DATA FOR THIS TASK:
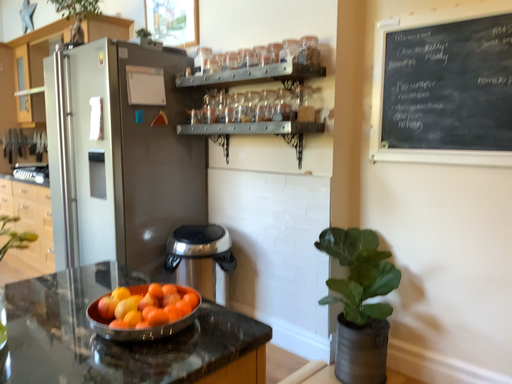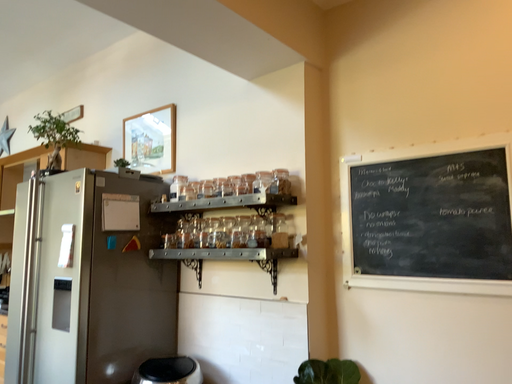
Question: Which way did the camera rotate in the video?

Choices:
 (A) rotated upward
 (B) rotated downward

Answer: (A)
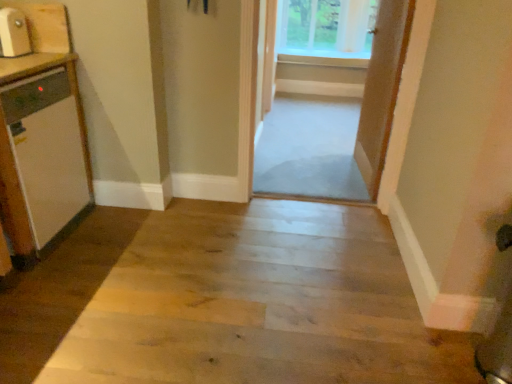
Question: Could you tell me if wooden floor at center is turned towards white glossy dishwasher at left, positioned as the 1th appliance in bottom-to-top order?

Choices:
 (A) no
 (B) yes

Answer: (A)

Question: Is wooden floor at center thinner than white glossy dishwasher at left, which is the second appliance from top to bottom?

Choices:
 (A) yes
 (B) no

Answer: (B)

Question: From the image's perspective, does wooden floor at center appear higher than white glossy dishwasher at left, which is the second appliance from top to bottom?

Choices:
 (A) no
 (B) yes

Answer: (A)

Question: Is white glossy dishwasher at left, positioned as the 1th appliance in bottom-to-top order, surrounded by wooden floor at center?

Choices:
 (A) no
 (B) yes

Answer: (A)

Question: Considering the relative sizes of wooden floor at center and white glossy dishwasher at left, positioned as the 1th appliance in bottom-to-top order, in the image provided, is wooden floor at center shorter than white glossy dishwasher at left, positioned as the 1th appliance in bottom-to-top order,?

Choices:
 (A) no
 (B) yes

Answer: (B)

Question: From a real-world perspective, is clear glass window at upper center physically located above or below white glossy dishwasher at left, which is the second appliance from top to bottom?

Choices:
 (A) above
 (B) below

Answer: (A)

Question: Considering the positions of clear glass window at upper center and white glossy dishwasher at left, which is the second appliance from top to bottom, in the image, is clear glass window at upper center bigger or smaller than white glossy dishwasher at left, which is the second appliance from top to bottom,?

Choices:
 (A) small
 (B) big

Answer: (A)

Question: Is point (302, 51) closer or farther from the camera than point (13, 119)?

Choices:
 (A) farther
 (B) closer

Answer: (A)

Question: From their relative heights in the image, would you say clear glass window at upper center is taller or shorter than white glossy dishwasher at left, which is the second appliance from top to bottom?

Choices:
 (A) tall
 (B) short

Answer: (B)

Question: Considering the positions of wooden door at center, which is counted as the 2th door, starting from the right, and wooden door at center, arranged as the 1th door when viewed from the front, in the image, is wooden door at center, which is counted as the 2th door, starting from the right, bigger or smaller than wooden door at center, arranged as the 1th door when viewed from the front,?

Choices:
 (A) big
 (B) small

Answer: (A)

Question: From the image's perspective, is wooden door at center, which is counted as the 2th door, starting from the right, located above or below wooden door at center, the 1th door positioned from the right?

Choices:
 (A) above
 (B) below

Answer: (A)

Question: Visually, is wooden door at center, the second door positioned from the front, positioned to the left or to the right of wooden door at center, the 1th door positioned from the right?

Choices:
 (A) right
 (B) left

Answer: (B)

Question: Choose the correct answer: Is wooden door at center, which is the 1th door in left-to-right order, inside wooden door at center, which is counted as the second door, starting from the back, or outside it?

Choices:
 (A) inside
 (B) outside

Answer: (B)

Question: From a real-world perspective, is matte wood microwave at left, marked as the 1th appliance in a top-to-bottom arrangement, physically located above or below clear glass screen door at center?

Choices:
 (A) below
 (B) above

Answer: (B)

Question: Is point (7, 46) positioned closer to the camera than point (327, 129)?

Choices:
 (A) closer
 (B) farther

Answer: (A)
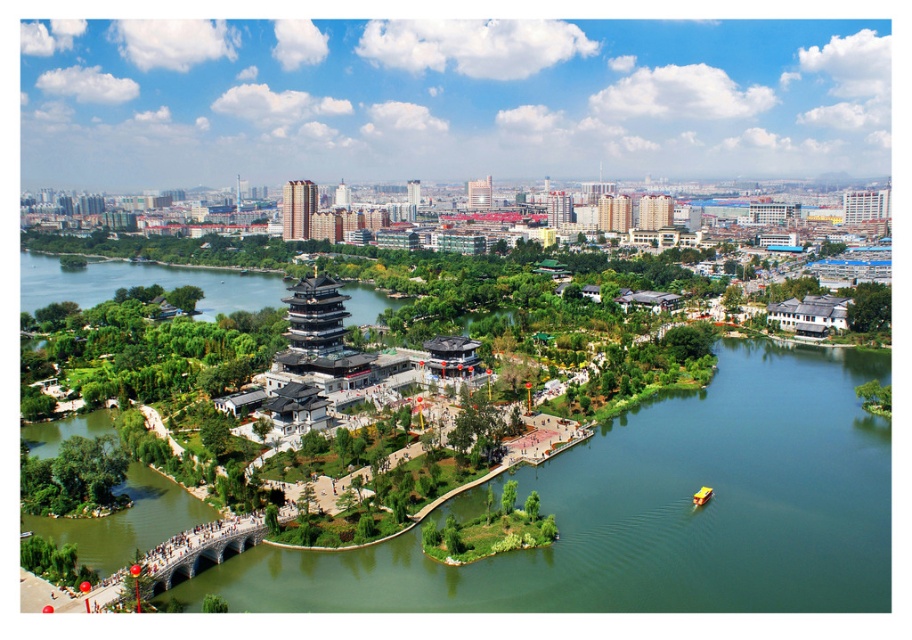
You are an architect designing a new floating platform for the green water at center. The platform must accommodate the yellow plastic boat at lower right. Based on their heights, will the boat be able to pass under the platform without any modifications?

The green water at center has a greater height compared to yellow plastic boat at lower right. Since the platform will be placed on the water, the boat can pass under it as the water itself is higher than the boat, allowing sufficient clearance.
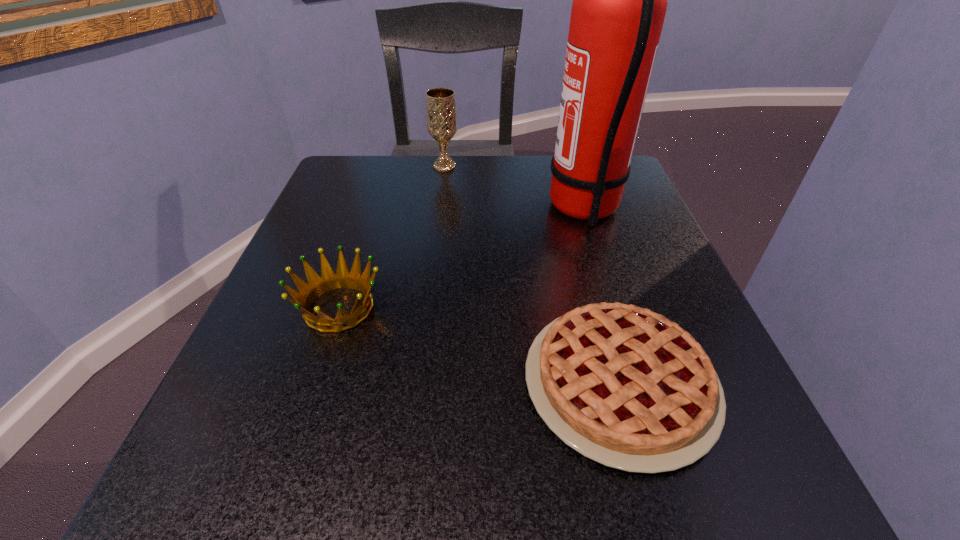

PROBLEM DESCRIPTION:
Collect and copy every line of the entries above that contains the word "point".

RESULT:
Question: Is point (302, 51) closer or farther from the camera than point (13, 119)?
Question: Is point (7, 46) positioned closer to the camera than point (327, 129)?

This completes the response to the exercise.